**INSTRUCTIONS TO FOLLOW:** Omit every image, and transcribe the remaining entries exactly as given.

**SUPPLIED MATERIAL:**
════════════════════
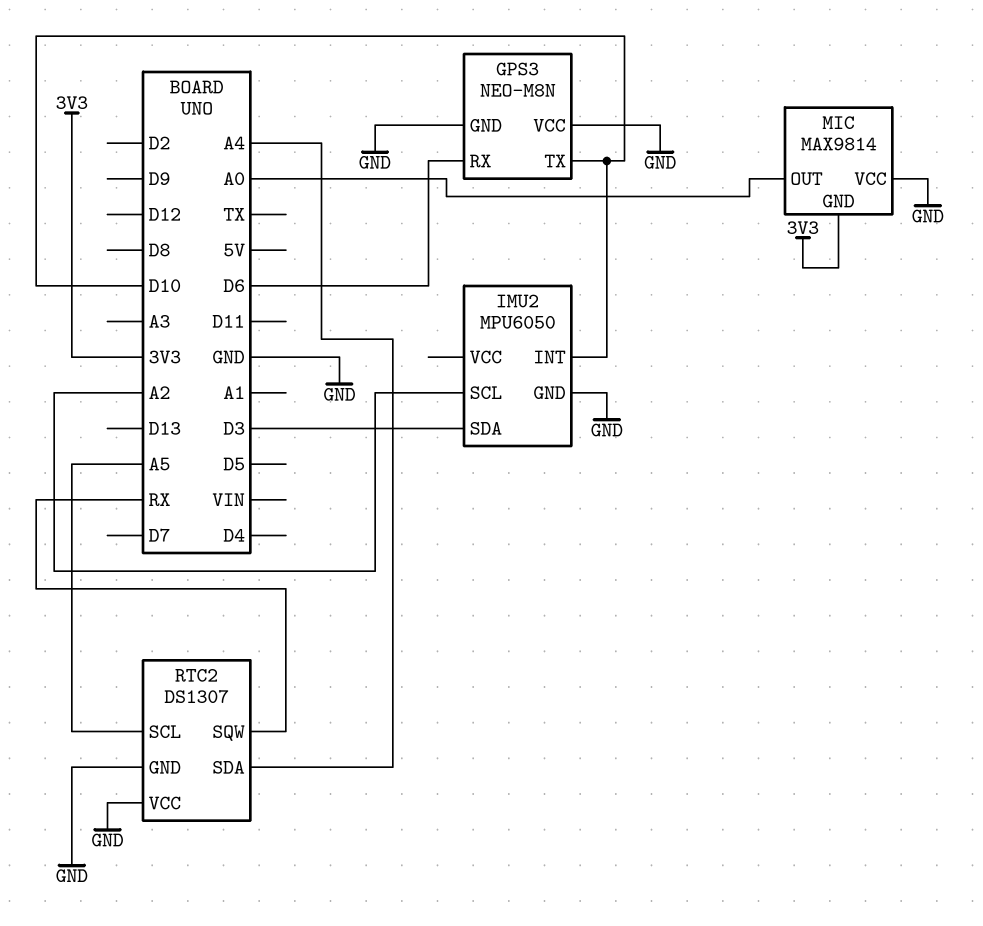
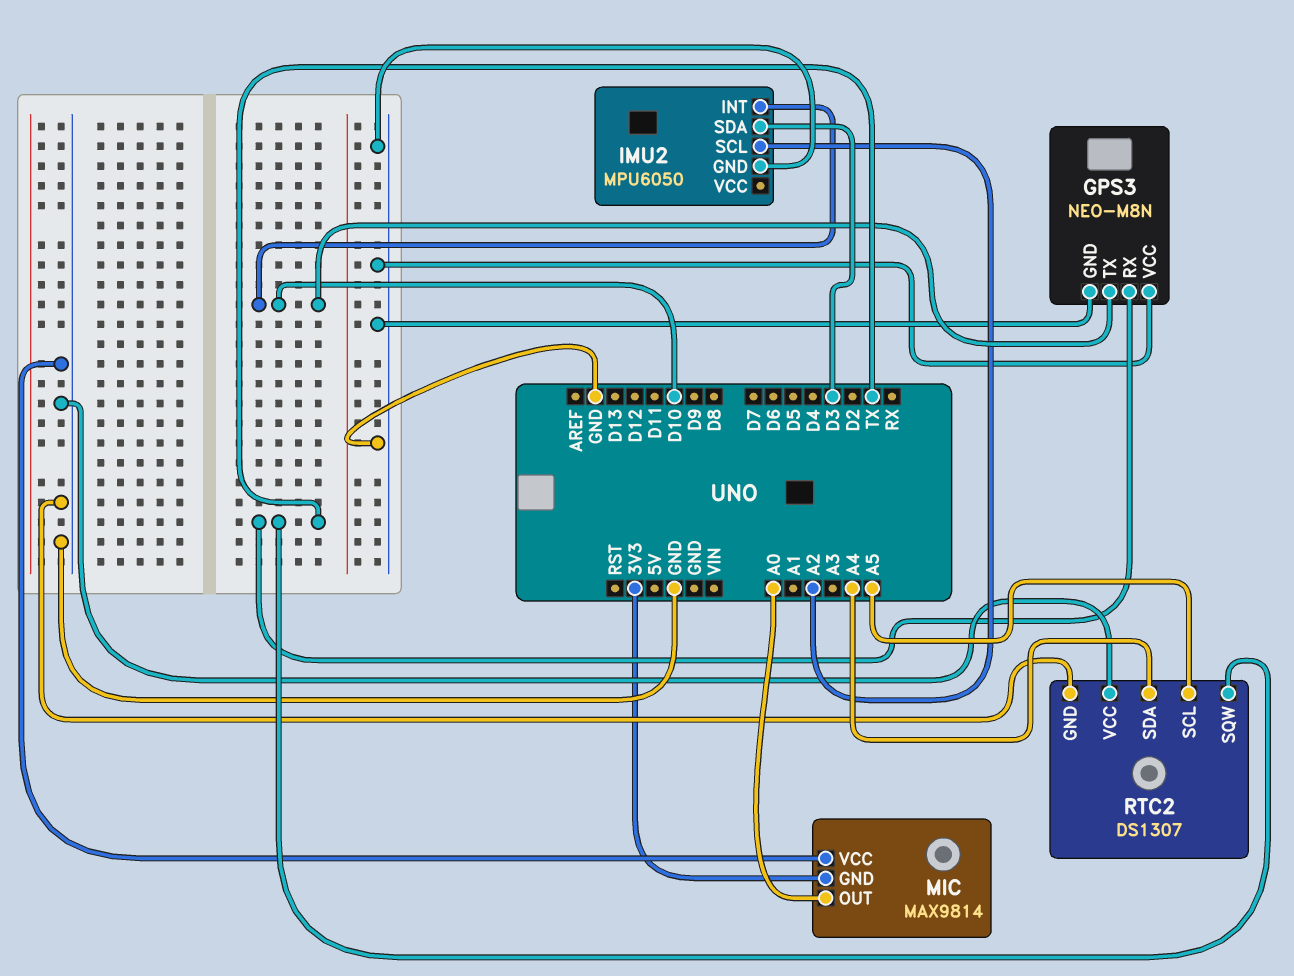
GPS3 pin RX: D6 -> TX
RTC2 pin SQW: RX -> TX

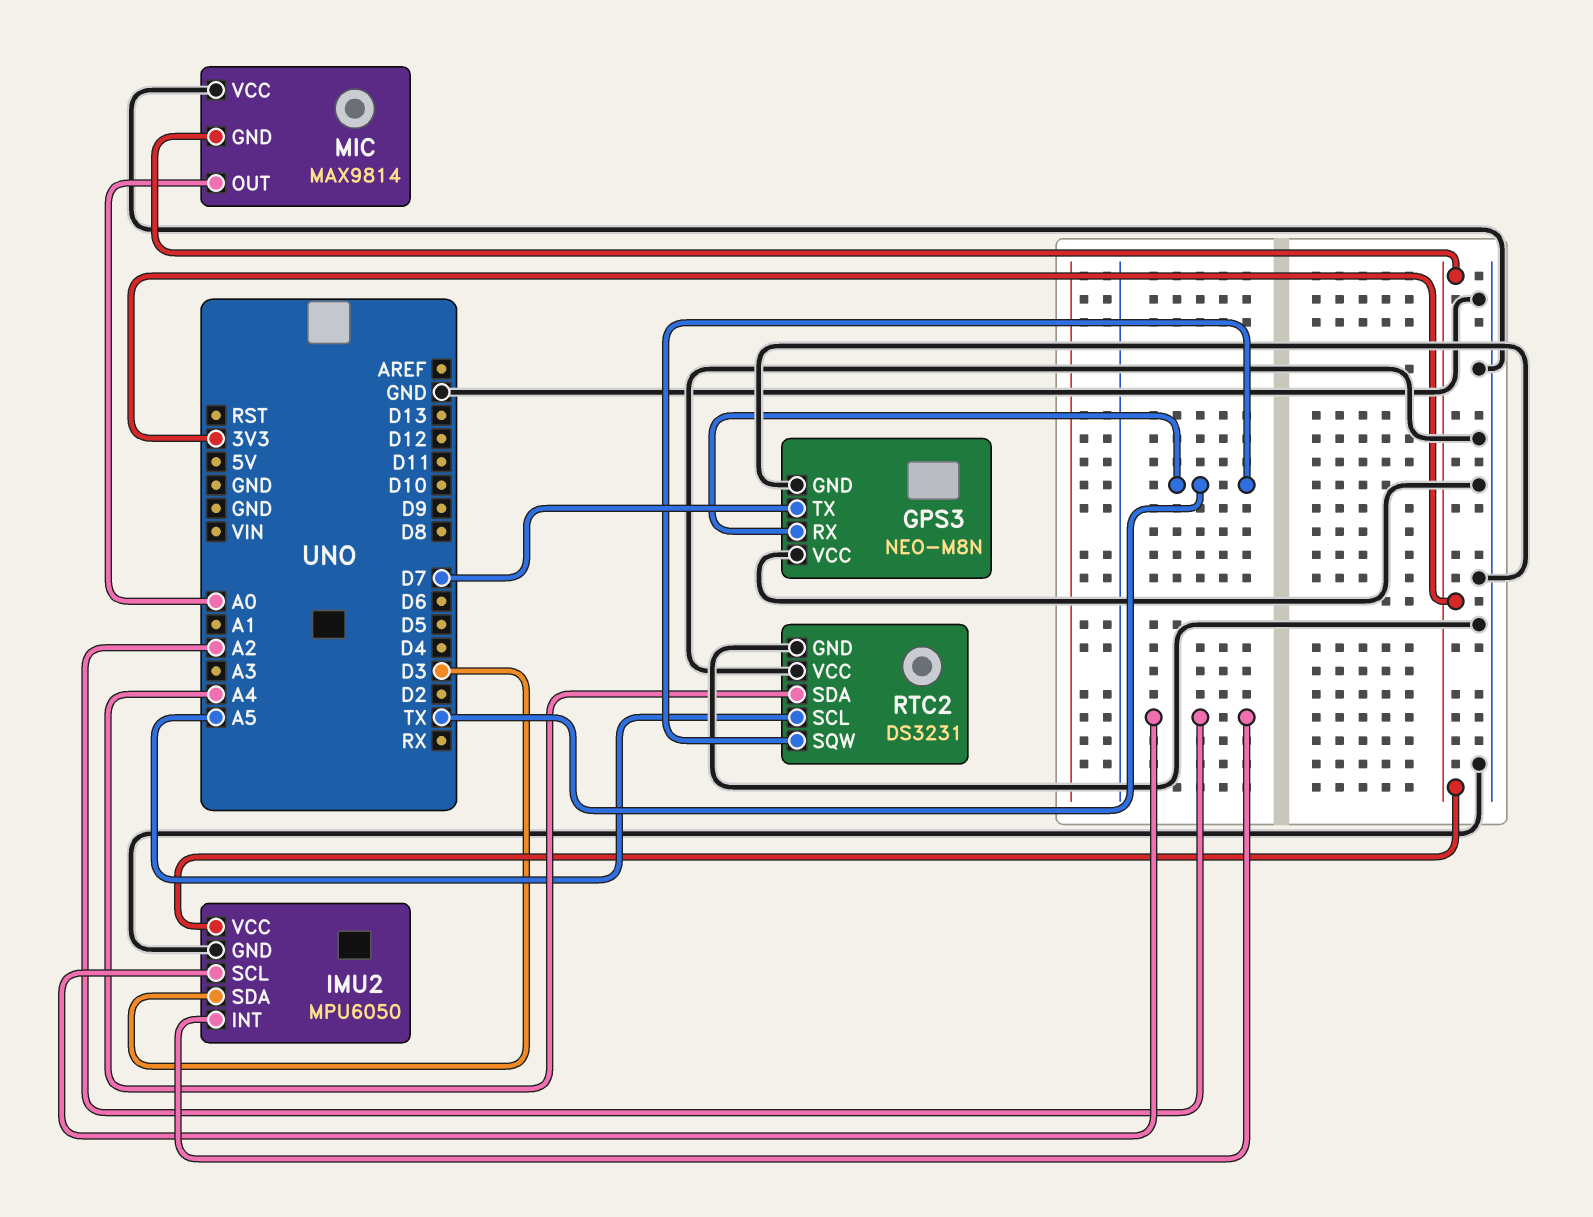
GPS3 pin TX: D10 -> D7
IMU2 pin INT: D10 -> A2
IMU2 pin VCC: none -> 3V3
RTC2: DS1307 -> DS3231

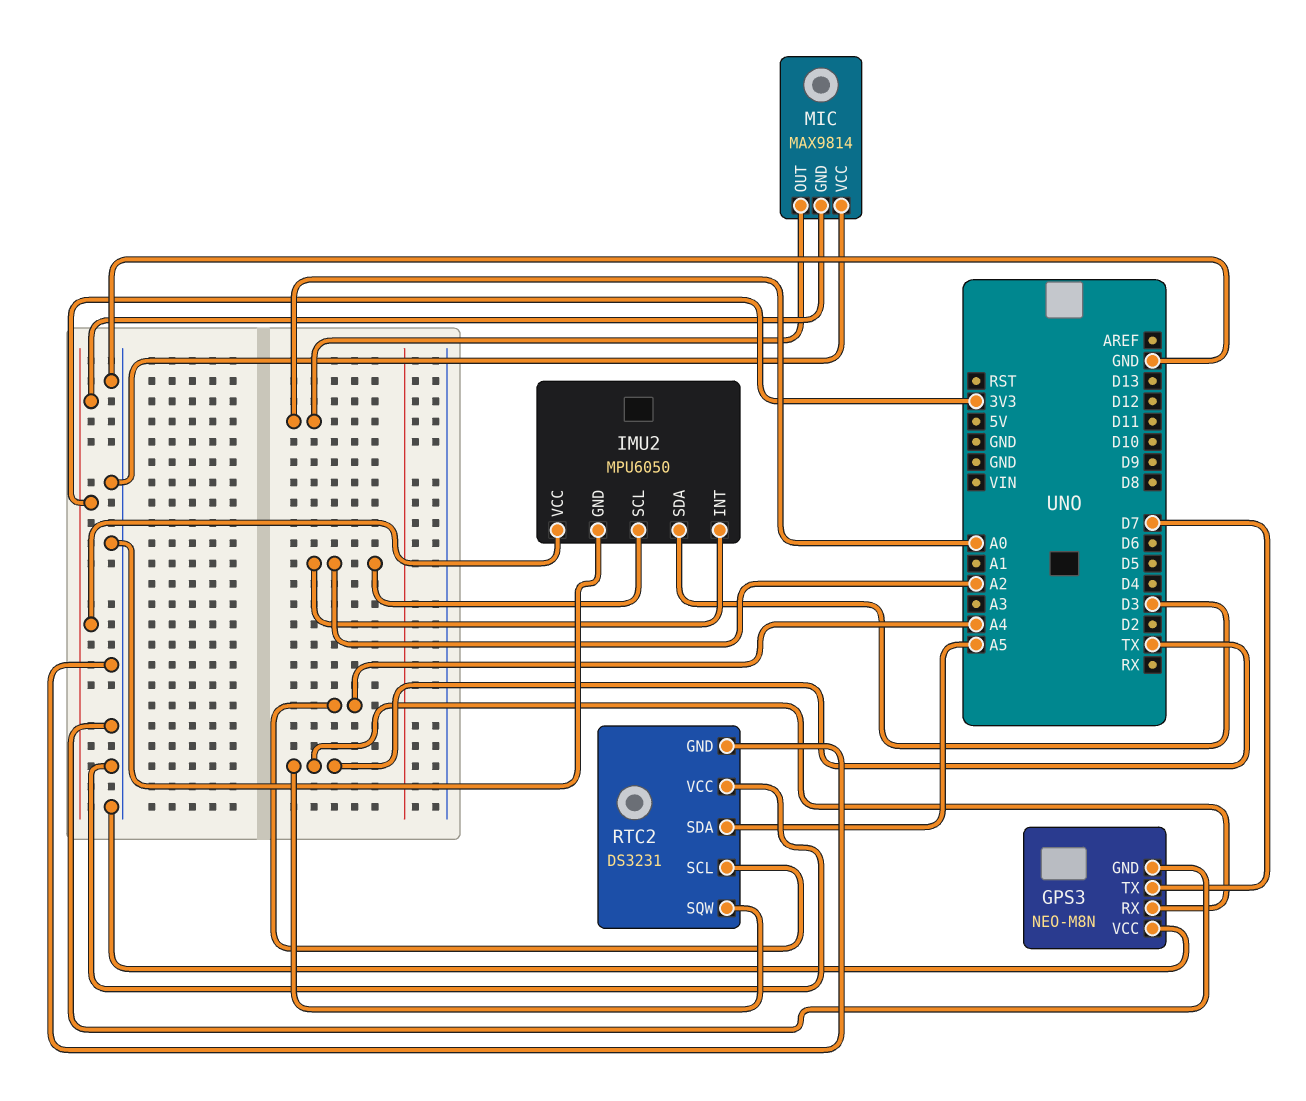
RTC2 pin SCL: A5 -> A4
RTC2 pin SDA: A4 -> A5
════════════════════
**REPLY:**
GPS3 pin RX: D6 -> TX
RTC2 pin SQW: RX -> TX

GPS3 pin TX: D10 -> D7
IMU2 pin INT: D10 -> A2
IMU2 pin VCC: none -> 3V3
RTC2: DS1307 -> DS3231

RTC2 pin SCL: A5 -> A4
RTC2 pin SDA: A4 -> A5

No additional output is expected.